- [Problem statement]:
Copy all the lines of the data that include the word "RELAY".

*** Opening of Extracted material ***

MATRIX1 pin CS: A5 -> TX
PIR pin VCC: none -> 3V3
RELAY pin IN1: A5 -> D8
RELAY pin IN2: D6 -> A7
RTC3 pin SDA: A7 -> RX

*** Close of Extracted material ***
*** Opening of Extracted material ***

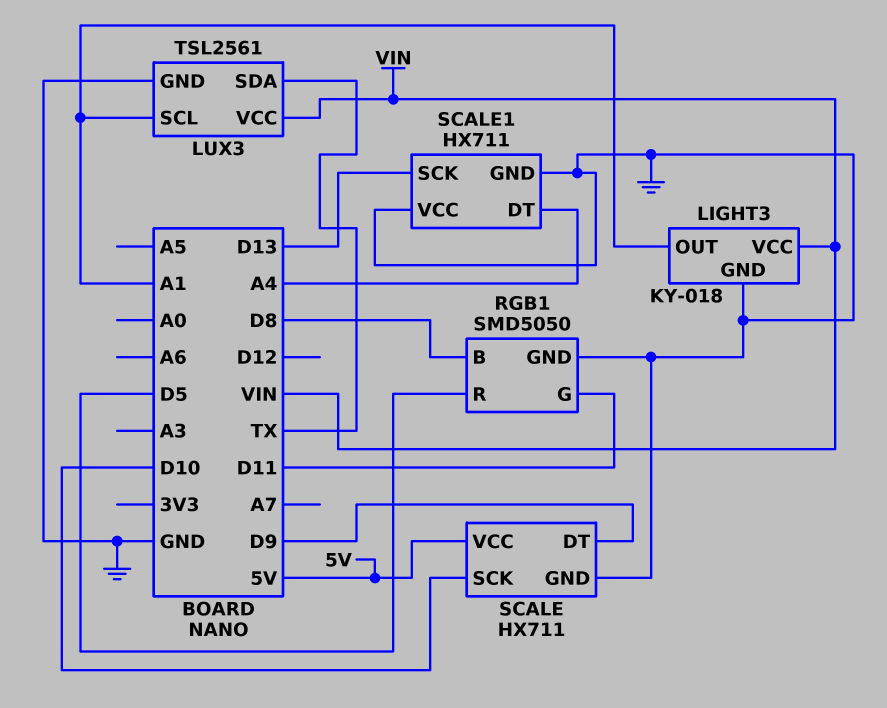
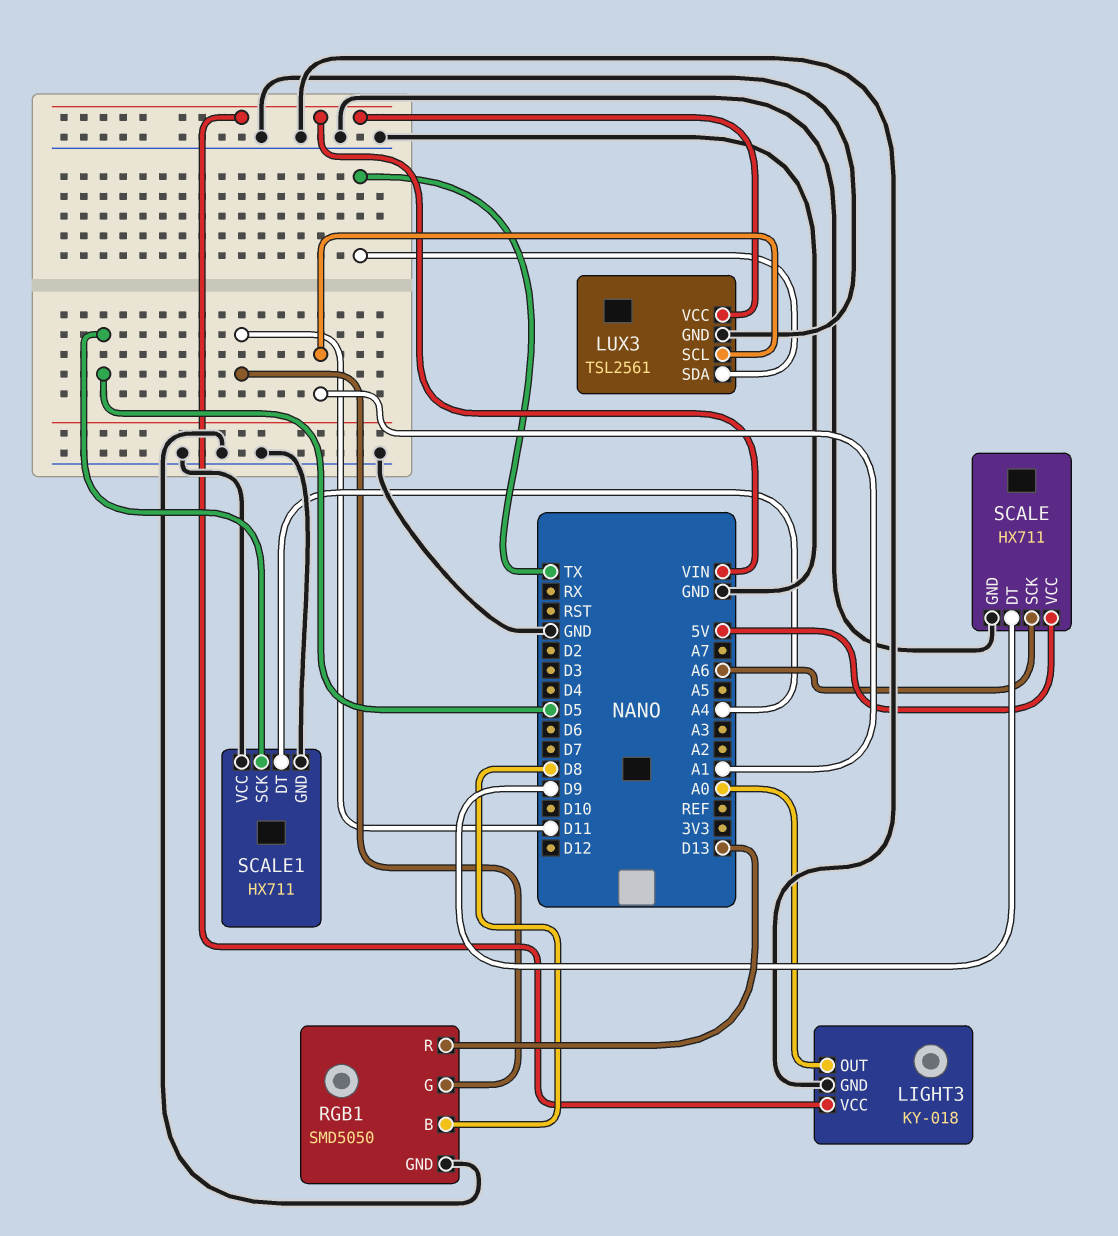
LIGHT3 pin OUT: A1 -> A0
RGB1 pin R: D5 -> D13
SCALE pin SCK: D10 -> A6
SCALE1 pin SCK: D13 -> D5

*** Close of Extracted material ***
*** Opening of Extracted material ***

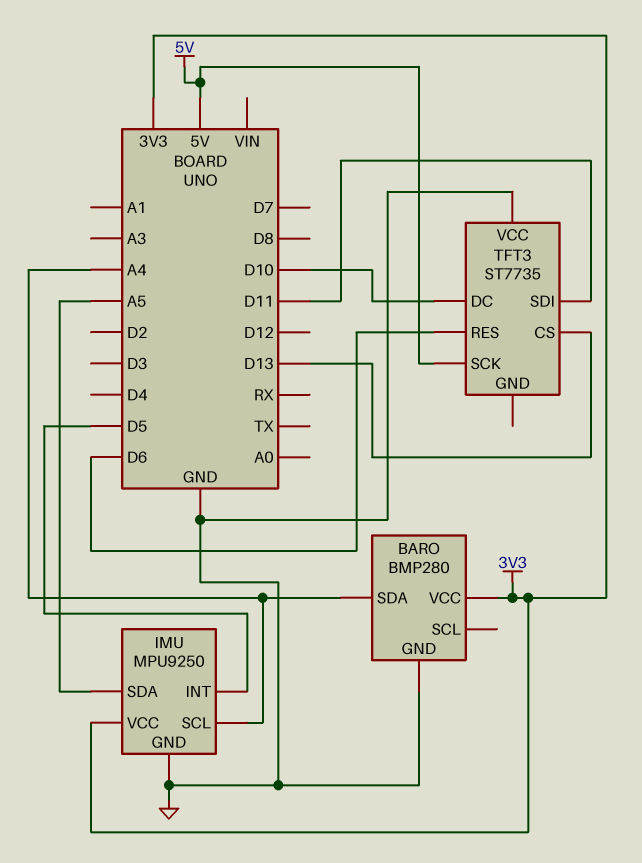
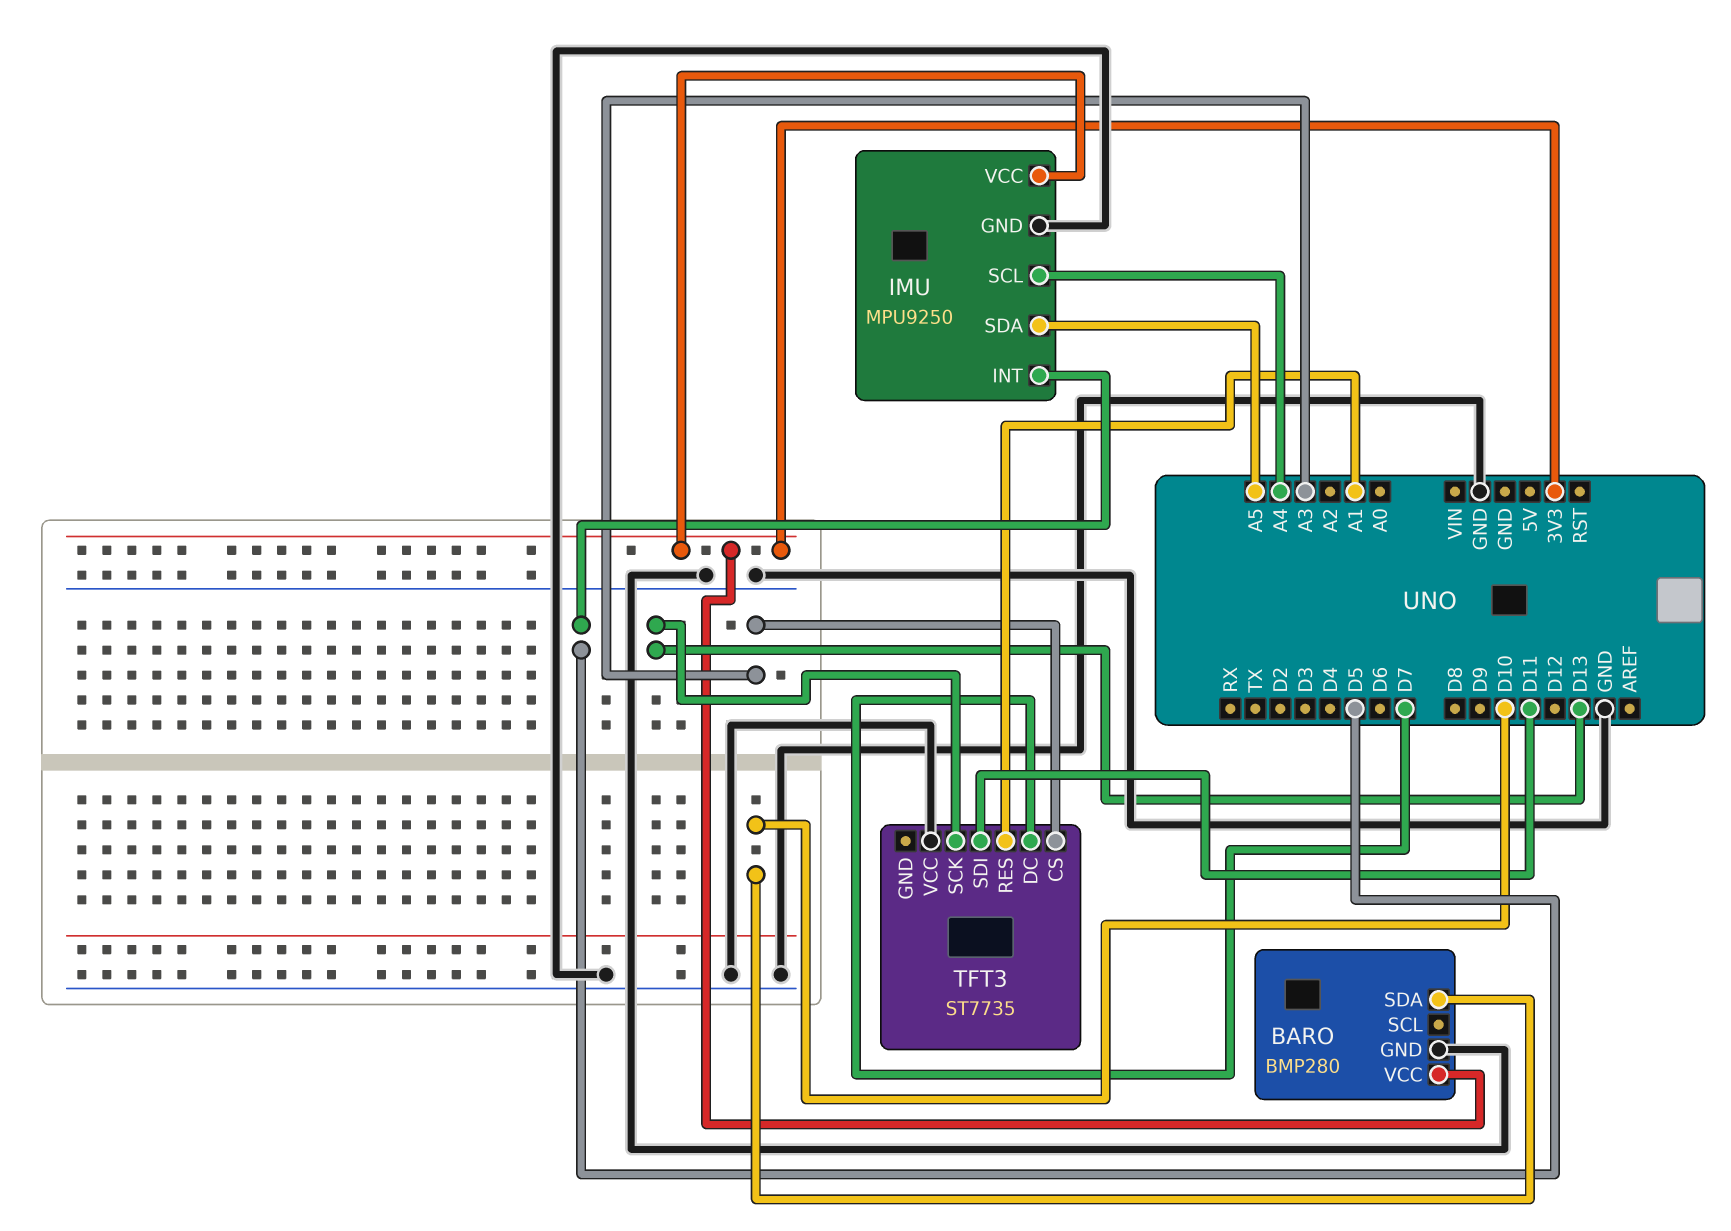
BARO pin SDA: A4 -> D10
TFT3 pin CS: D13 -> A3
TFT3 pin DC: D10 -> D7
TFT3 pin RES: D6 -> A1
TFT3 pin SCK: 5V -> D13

*** Close of Extracted material ***

- [Exercise solution]:
RELAY pin IN1: A5 -> D8
RELAY pin IN2: D6 -> A7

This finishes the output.